(Goal of the exercise) Which lines in the entries below contain the word "Ignore", matching its capitalization? Find each one and copy it out in full.

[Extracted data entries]

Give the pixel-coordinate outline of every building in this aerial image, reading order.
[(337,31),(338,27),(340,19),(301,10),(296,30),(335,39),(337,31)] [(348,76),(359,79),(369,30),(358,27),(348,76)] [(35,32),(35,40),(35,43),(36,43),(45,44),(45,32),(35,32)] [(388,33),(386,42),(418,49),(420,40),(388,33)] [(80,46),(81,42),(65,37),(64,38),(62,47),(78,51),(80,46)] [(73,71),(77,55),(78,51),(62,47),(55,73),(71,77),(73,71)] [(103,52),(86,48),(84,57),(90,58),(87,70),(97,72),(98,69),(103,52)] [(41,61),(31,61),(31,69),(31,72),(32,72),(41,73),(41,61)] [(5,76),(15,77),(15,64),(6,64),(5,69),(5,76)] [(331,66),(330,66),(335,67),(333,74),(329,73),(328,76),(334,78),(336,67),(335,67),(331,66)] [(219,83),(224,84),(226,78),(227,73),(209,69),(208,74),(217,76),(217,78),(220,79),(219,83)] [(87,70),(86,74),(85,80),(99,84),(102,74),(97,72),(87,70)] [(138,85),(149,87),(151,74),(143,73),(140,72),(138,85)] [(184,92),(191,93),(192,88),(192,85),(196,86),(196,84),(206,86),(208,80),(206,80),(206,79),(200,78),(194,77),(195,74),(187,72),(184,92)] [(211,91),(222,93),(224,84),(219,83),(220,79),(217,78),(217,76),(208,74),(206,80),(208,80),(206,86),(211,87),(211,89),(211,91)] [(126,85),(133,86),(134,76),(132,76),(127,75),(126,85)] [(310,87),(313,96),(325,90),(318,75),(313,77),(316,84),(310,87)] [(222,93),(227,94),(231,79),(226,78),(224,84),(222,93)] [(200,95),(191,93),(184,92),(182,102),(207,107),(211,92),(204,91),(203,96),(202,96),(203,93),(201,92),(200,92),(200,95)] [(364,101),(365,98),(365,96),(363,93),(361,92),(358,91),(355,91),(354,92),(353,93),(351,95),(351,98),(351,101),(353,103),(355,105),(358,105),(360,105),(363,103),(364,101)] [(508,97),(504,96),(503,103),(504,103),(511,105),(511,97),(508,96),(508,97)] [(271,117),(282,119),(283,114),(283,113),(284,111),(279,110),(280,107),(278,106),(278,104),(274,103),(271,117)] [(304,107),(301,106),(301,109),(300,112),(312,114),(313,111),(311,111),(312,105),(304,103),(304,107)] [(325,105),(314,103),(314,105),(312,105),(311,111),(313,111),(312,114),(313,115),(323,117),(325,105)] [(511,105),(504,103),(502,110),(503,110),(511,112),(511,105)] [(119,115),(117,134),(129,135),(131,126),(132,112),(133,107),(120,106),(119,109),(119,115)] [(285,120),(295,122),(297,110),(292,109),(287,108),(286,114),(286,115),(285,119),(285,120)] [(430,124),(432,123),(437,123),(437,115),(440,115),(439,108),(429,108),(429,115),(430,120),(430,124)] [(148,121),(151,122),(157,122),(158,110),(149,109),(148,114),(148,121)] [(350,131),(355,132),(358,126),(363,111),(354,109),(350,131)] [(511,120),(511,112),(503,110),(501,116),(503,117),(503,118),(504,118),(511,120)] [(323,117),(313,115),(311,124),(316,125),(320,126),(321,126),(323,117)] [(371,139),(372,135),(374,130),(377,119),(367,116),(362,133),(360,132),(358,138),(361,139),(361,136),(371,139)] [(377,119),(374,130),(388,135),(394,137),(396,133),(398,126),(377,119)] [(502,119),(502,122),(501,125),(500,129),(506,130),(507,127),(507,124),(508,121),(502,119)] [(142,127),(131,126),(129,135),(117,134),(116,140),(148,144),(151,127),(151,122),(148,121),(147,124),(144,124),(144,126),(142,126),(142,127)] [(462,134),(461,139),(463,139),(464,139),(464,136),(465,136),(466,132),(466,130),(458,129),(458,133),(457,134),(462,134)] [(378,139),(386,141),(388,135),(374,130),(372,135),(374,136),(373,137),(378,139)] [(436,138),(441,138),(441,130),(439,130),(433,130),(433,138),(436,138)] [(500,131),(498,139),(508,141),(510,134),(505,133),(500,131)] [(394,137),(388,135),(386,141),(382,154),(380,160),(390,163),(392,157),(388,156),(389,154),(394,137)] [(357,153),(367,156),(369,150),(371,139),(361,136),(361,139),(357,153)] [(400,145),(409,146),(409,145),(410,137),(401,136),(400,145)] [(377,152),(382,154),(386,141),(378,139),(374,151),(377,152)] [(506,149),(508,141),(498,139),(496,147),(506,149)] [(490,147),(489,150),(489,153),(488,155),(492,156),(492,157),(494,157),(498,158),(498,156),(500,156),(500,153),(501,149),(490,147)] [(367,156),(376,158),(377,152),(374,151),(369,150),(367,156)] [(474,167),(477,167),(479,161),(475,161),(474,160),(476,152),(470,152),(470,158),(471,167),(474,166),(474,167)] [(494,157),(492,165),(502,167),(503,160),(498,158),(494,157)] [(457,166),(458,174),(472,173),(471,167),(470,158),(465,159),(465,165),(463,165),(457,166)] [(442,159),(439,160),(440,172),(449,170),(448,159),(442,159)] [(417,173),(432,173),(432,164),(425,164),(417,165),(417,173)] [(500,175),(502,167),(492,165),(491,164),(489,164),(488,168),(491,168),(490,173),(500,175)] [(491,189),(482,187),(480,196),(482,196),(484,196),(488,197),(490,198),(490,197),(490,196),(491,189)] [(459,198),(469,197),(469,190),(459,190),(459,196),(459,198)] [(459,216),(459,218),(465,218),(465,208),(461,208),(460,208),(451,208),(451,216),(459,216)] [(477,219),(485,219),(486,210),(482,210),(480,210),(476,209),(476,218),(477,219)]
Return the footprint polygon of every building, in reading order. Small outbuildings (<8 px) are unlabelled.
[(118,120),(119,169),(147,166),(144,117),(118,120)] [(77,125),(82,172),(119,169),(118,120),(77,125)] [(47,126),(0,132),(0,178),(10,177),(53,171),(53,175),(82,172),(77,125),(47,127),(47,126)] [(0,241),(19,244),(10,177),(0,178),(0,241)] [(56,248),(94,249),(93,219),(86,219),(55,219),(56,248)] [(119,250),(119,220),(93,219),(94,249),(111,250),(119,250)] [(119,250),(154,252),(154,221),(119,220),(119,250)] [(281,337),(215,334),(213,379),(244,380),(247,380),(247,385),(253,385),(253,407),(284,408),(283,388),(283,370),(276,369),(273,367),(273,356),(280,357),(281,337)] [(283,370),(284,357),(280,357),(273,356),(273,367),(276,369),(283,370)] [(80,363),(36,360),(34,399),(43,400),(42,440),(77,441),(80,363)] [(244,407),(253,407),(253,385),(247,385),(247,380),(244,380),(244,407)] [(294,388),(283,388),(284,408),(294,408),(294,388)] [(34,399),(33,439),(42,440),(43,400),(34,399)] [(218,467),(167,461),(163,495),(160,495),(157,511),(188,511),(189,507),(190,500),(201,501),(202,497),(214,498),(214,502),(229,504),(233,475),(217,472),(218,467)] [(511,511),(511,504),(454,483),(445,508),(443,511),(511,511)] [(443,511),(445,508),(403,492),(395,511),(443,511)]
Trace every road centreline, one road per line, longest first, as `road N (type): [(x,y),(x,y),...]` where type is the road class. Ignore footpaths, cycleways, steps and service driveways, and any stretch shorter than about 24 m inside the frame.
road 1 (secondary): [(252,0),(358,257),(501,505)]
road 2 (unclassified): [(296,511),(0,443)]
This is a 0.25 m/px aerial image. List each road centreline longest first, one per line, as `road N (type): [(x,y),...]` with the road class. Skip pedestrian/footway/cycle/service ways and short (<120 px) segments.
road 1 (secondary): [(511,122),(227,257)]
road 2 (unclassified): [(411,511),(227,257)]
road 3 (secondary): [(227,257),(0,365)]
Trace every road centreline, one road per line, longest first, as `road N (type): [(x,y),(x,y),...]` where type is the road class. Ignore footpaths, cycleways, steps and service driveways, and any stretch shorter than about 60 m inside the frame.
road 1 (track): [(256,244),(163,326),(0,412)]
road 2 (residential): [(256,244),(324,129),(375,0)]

(Finished answer)
Trace every road centreline, one road per line, longest first, as `road N (type): [(x,y),(x,y),...]` where type is the road class. Ignore footpaths, cycleways, steps and service driveways, and any stretch shorter than about 24 m inside the frame.
Trace every road centreline, one road per line, longest first, as `road N (type): [(x,y),(x,y),...]` where type is the road class. Ignore footpaths, cycleways, steps and service driveways, and any stretch shorter than about 60 m inside the frame.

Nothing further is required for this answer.